→ **Collection entries**
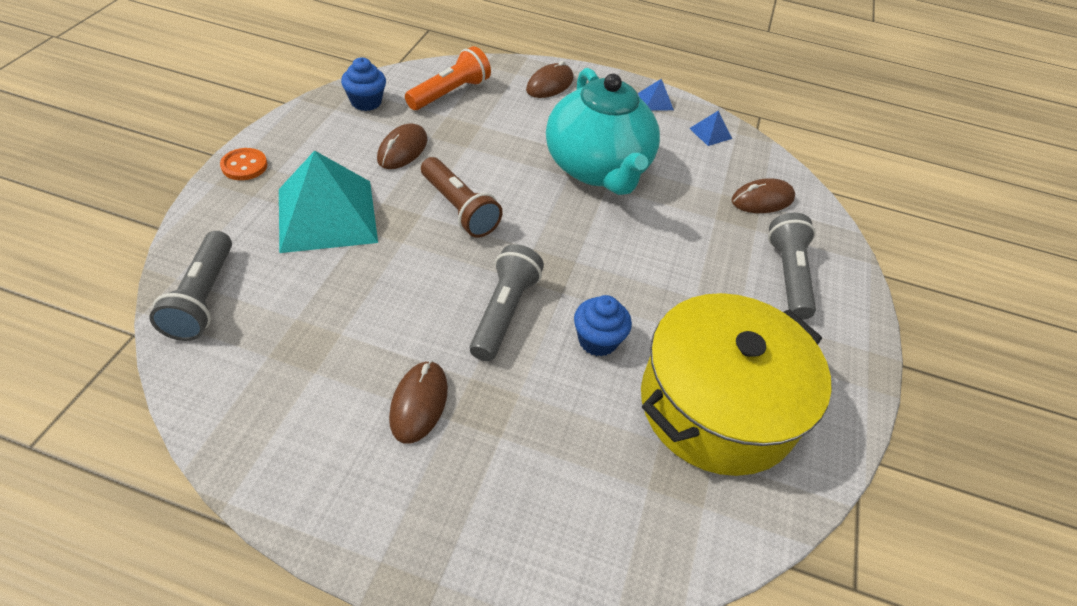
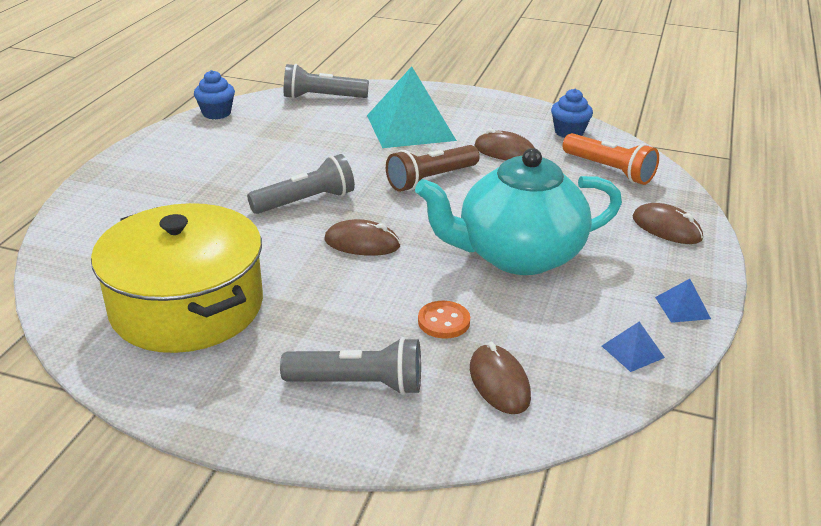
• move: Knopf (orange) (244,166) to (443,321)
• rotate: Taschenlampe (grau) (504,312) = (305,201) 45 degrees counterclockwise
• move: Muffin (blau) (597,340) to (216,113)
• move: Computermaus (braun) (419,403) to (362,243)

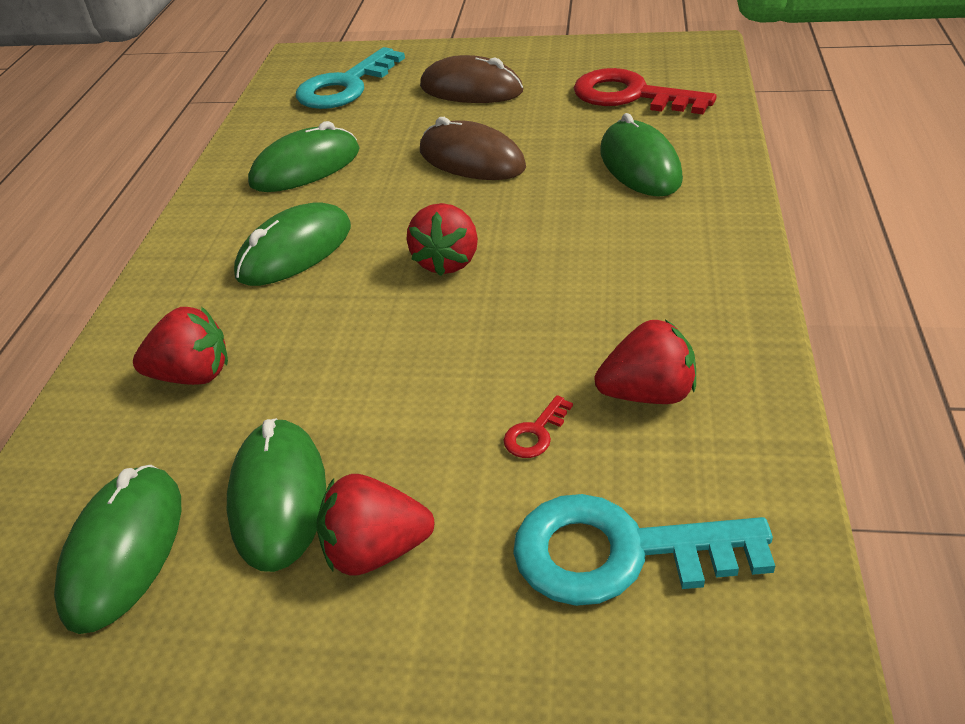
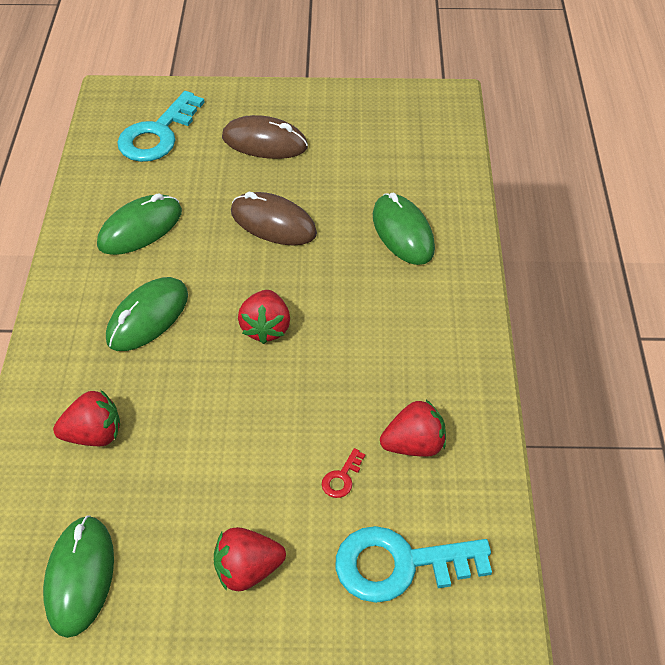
• delete: Schlüssel (rot) (630,96)
• delete: Computermaus (grün) (278,497)

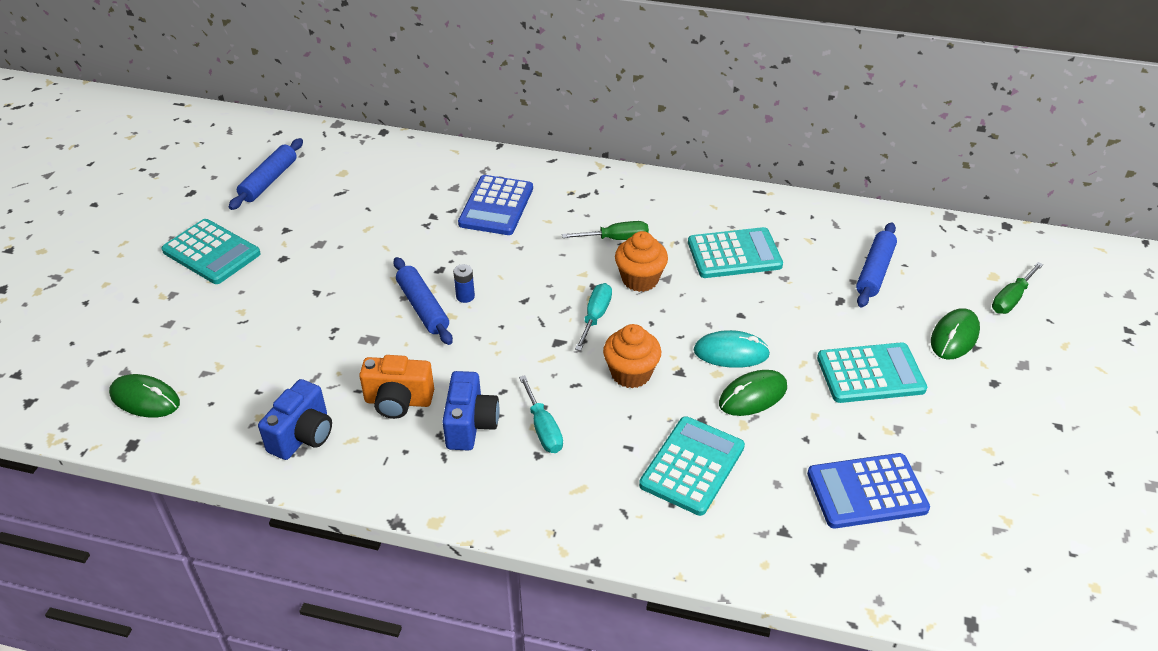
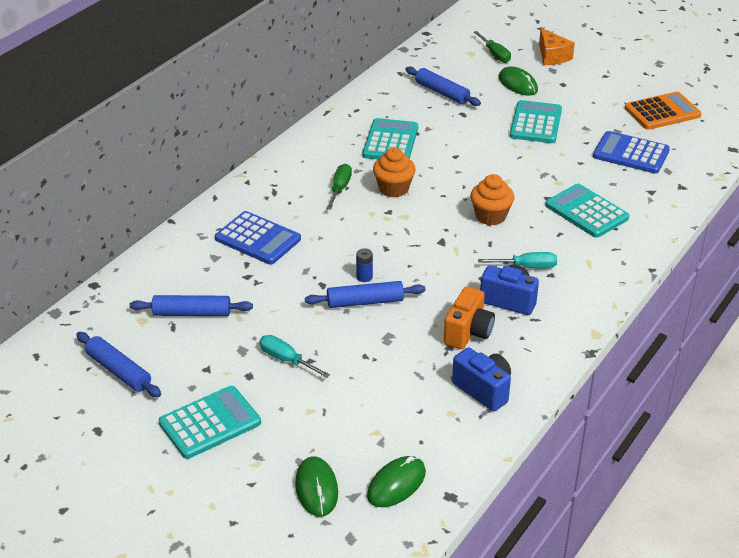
• move: Schraubenzieher (türkis) (595,317) to (286,360)
• delete: Computermaus (türkis) (731,352)
• move: Computermaus (grün) (753,395) to (316,488)
• rotate: Taschenrechner (blau) (866,491) = (631,153) 105 degrees clockwise
• insert: Käse (orange) (552,56)
• insert: Taschenrechner (orange) (662,112)
• insert: Nudelholz (blau) (192,313)

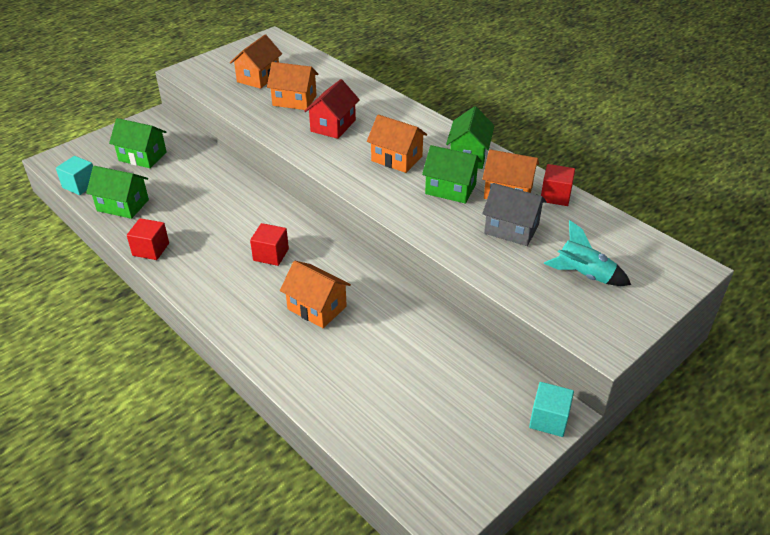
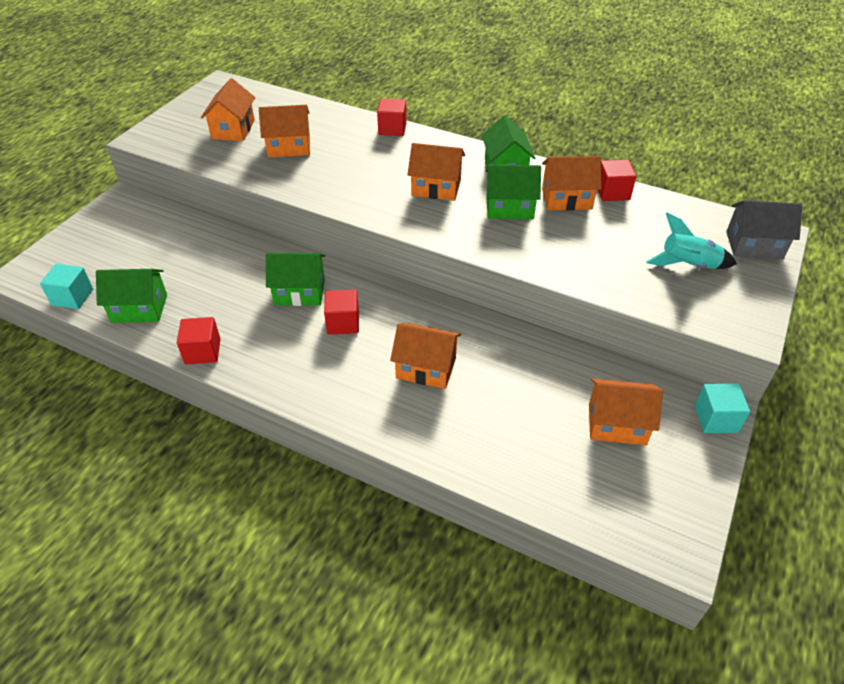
• delete: Haus (rot) (333,126)
• move: Haus (grün) (142,156) to (299,292)
• move: Haus (grau) (511,229) to (754,245)
• insert: Kubus (rot) (392,129)
• insert: Haus (orange) (617,424)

→ **TASK DETAILS**
Only exact duplicates of the lines from the one containing "Nudelholz (blau) (192,313)" through the final line of the entries, both included, are needed, with pictures left out.

→ **EXERCISE ANSWER**
• insert: Nudelholz (blau) (192,313)

• delete: Haus (rot) (333,126)
• move: Haus (grün) (142,156) to (299,292)
• move: Haus (grau) (511,229) to (754,245)
• insert: Kubus (rot) (392,129)
• insert: Haus (orange) (617,424)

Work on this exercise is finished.